Items from a data source:
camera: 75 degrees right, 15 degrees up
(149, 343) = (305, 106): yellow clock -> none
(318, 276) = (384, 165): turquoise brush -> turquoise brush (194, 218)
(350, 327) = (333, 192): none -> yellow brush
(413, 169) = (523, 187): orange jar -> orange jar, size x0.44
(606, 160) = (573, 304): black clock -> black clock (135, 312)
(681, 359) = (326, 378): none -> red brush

---

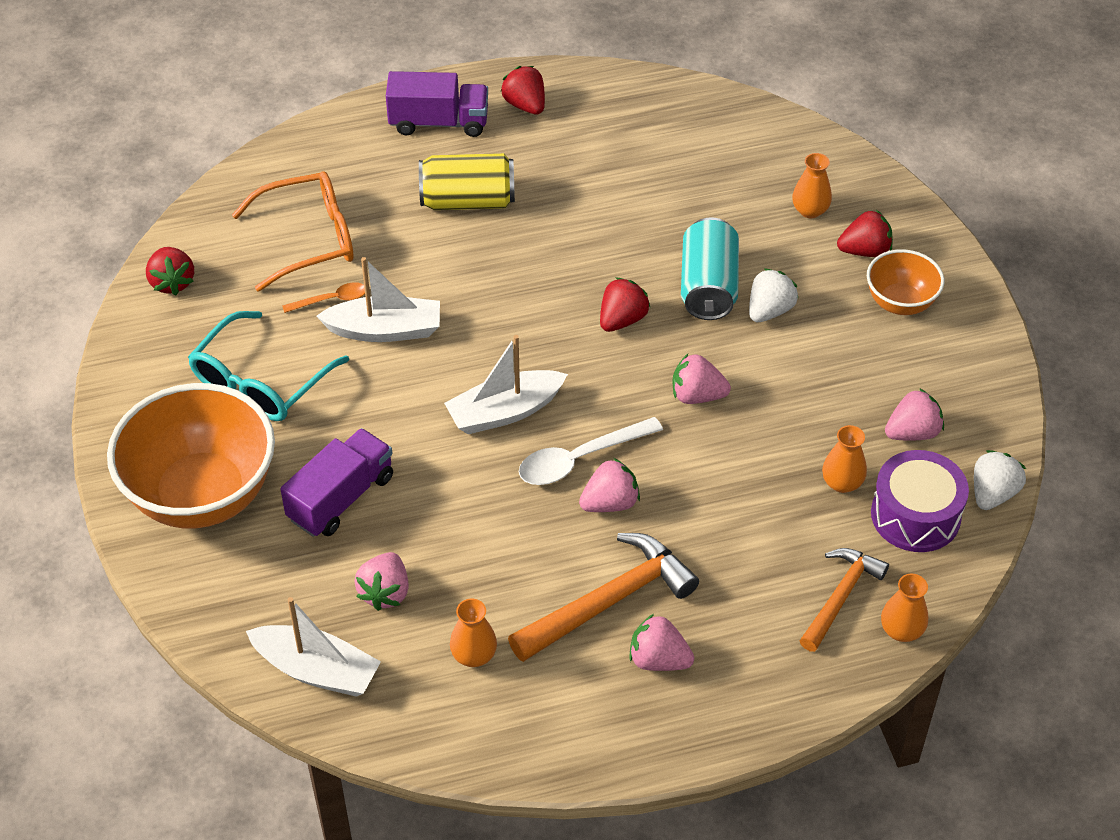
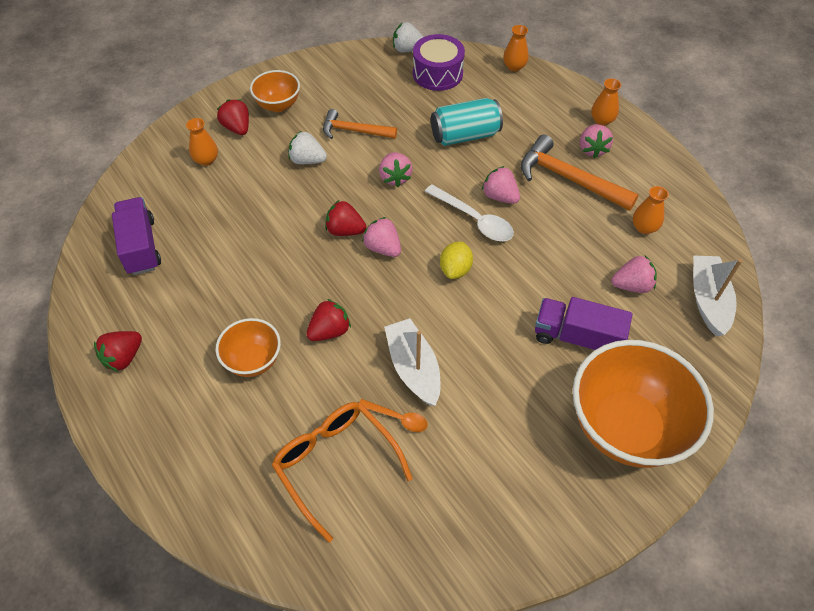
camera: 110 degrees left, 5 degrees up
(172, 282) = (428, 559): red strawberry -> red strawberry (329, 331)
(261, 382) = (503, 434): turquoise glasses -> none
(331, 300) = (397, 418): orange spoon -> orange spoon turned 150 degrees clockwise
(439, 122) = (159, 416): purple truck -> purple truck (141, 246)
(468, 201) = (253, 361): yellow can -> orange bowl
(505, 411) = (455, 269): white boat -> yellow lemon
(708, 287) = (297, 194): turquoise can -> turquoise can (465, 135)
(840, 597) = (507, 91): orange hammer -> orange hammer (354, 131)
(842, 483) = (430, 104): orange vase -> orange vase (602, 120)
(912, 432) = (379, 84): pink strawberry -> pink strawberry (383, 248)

What to work on ▸ Your task is to restate, word for word, only those lines above that fall between the line holding "camera: 75 degrees right, 15 degrees up" and the line holding "(681, 359) = (326, 378): none -> red brush", inclusive.

Solved problem ▸
camera: 75 degrees right, 15 degrees up
(149, 343) = (305, 106): yellow clock -> none
(318, 276) = (384, 165): turquoise brush -> turquoise brush (194, 218)
(350, 327) = (333, 192): none -> yellow brush
(413, 169) = (523, 187): orange jar -> orange jar, size x0.44
(606, 160) = (573, 304): black clock -> black clock (135, 312)
(681, 359) = (326, 378): none -> red brush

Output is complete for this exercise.